(THE INPUT)

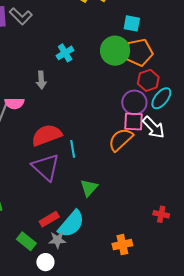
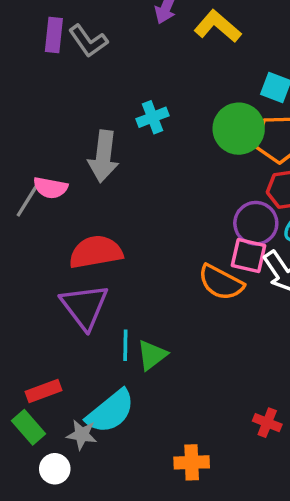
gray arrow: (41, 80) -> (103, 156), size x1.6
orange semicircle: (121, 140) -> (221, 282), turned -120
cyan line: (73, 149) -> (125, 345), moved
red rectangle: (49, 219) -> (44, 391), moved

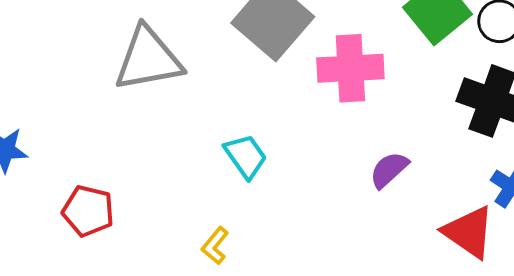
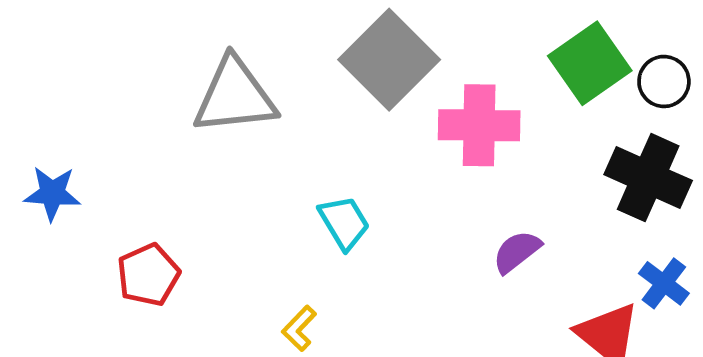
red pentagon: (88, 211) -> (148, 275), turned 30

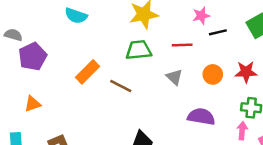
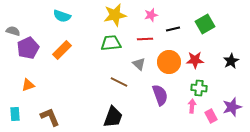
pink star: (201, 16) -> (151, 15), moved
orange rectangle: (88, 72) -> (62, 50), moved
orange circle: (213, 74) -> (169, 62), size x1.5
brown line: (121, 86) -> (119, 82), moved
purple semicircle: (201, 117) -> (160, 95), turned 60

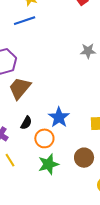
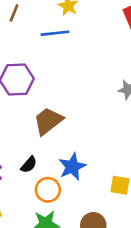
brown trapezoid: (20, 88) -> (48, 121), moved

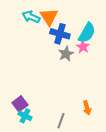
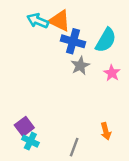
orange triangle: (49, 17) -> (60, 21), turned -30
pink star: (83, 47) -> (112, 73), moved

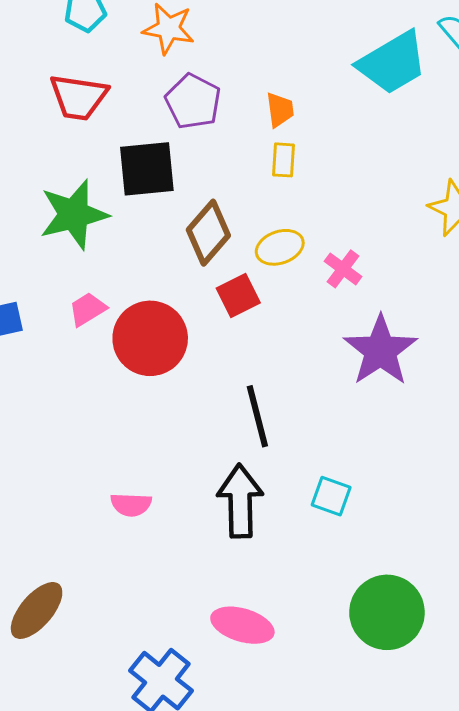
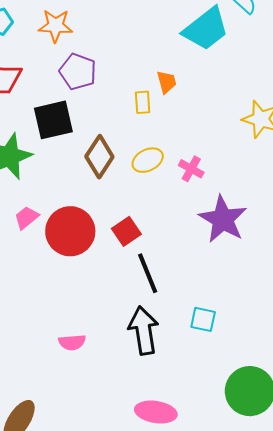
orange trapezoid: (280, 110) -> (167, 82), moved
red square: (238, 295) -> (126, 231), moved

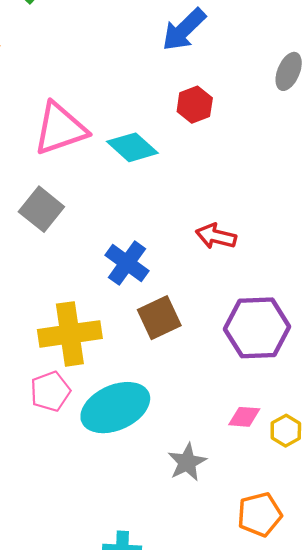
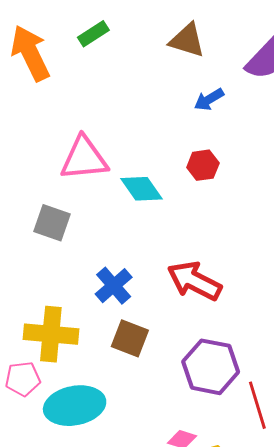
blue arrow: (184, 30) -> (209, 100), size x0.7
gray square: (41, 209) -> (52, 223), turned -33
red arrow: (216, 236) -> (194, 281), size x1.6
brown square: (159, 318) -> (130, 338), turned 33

(End THE INPUT)

> YOUR OBJECTIVE
Reproduce the lines above beginning at the line that contains "red rectangle: (49, 219) -> (44, 391), moved" and ending at the line that contains "pink star: (83, 47) -> (112, 73), moved". No pictures.

> TASK ANSWER
red rectangle: (49, 219) -> (44, 391), moved

red pentagon: (88, 211) -> (148, 275), turned 30

pink star: (201, 16) -> (151, 15), moved
orange rectangle: (88, 72) -> (62, 50), moved
orange circle: (213, 74) -> (169, 62), size x1.5
brown line: (121, 86) -> (119, 82), moved
purple semicircle: (201, 117) -> (160, 95), turned 60

brown trapezoid: (20, 88) -> (48, 121), moved

orange triangle: (49, 17) -> (60, 21), turned -30
pink star: (83, 47) -> (112, 73), moved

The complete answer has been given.